--- START ---

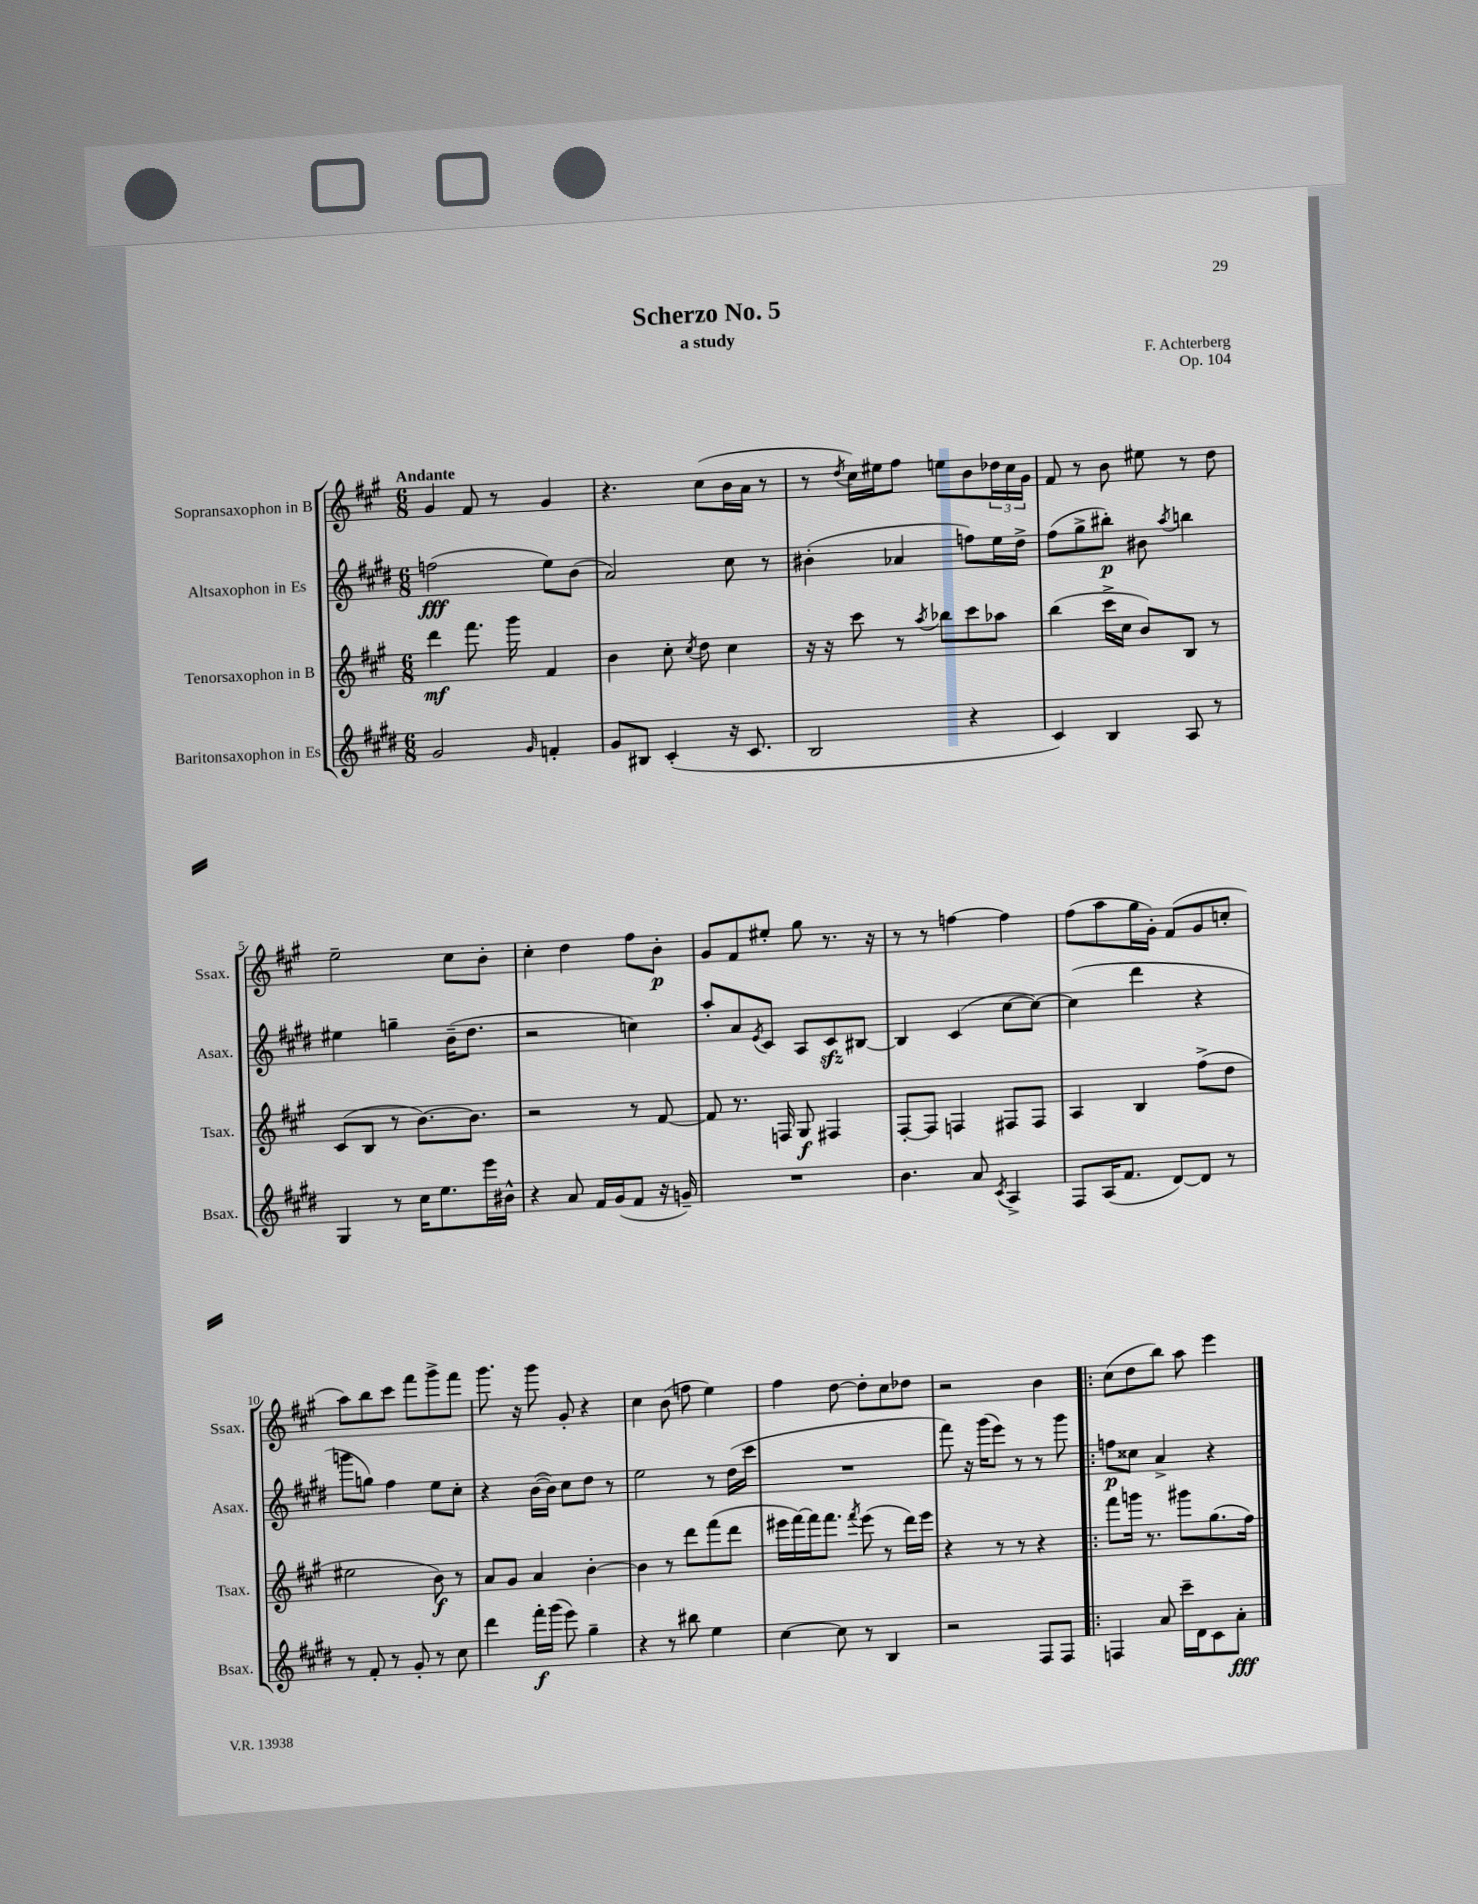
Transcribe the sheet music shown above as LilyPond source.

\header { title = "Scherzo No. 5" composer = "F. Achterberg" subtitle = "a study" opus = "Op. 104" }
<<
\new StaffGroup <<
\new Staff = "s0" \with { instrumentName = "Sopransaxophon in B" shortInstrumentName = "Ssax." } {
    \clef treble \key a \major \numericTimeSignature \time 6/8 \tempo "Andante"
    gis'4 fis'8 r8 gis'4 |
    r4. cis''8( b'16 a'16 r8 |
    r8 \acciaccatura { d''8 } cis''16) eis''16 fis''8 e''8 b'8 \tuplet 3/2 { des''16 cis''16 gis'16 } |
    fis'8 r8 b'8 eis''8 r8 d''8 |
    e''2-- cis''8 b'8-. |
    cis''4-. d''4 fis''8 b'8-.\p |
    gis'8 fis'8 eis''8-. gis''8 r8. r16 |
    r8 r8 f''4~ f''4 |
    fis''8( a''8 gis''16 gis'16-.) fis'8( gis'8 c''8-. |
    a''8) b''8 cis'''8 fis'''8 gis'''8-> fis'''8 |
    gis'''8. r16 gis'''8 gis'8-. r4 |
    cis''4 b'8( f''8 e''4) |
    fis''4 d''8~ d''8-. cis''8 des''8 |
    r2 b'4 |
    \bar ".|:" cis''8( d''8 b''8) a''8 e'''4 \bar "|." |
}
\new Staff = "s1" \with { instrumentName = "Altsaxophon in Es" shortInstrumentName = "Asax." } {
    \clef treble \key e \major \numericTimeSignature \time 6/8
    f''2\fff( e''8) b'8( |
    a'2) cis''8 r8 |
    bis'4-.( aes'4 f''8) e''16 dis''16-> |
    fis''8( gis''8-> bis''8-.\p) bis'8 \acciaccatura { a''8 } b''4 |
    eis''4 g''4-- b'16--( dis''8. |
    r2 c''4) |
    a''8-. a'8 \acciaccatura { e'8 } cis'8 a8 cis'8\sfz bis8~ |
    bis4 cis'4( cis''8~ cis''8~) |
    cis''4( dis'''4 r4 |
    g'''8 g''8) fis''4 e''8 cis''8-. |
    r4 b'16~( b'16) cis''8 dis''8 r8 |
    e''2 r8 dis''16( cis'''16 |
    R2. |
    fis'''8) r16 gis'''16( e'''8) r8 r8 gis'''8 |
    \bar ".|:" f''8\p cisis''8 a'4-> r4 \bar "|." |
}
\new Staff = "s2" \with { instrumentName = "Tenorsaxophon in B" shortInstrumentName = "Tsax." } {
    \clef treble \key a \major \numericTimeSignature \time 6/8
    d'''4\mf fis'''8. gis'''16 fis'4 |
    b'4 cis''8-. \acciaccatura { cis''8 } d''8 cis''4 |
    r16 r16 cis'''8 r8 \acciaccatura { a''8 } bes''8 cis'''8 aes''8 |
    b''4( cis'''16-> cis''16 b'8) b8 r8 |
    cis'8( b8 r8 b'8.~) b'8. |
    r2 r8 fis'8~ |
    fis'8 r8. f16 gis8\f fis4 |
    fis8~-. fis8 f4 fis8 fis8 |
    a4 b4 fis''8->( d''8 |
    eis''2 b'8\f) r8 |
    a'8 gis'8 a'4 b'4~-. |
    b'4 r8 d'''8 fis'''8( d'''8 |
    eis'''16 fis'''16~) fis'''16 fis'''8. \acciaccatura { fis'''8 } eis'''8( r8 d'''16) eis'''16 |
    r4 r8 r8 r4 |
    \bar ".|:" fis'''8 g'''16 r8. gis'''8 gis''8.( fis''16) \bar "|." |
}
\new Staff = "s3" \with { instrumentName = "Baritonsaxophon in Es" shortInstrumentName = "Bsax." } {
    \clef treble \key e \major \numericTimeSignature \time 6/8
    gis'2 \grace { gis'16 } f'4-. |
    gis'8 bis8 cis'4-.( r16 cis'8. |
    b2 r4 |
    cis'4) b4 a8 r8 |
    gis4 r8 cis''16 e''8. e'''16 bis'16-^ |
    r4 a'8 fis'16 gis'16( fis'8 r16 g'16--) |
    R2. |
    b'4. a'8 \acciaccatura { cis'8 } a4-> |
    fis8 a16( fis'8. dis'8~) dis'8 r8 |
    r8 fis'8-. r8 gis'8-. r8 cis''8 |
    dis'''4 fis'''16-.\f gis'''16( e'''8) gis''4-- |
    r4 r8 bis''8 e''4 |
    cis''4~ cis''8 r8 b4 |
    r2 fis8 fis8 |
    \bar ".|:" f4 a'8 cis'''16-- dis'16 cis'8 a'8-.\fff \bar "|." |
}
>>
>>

--- END ---

## Instructions for the task
Please report every line of the data above that contains the word "treble", copying each one in full.

## Written response
    \clef treble \key a \major \numericTimeSignature \time 6/8 \tempo "Andante"
    \clef treble \key e \major \numericTimeSignature \time 6/8
    \clef treble \key a \major \numericTimeSignature \time 6/8
    \clef treble \key e \major \numericTimeSignature \time 6/8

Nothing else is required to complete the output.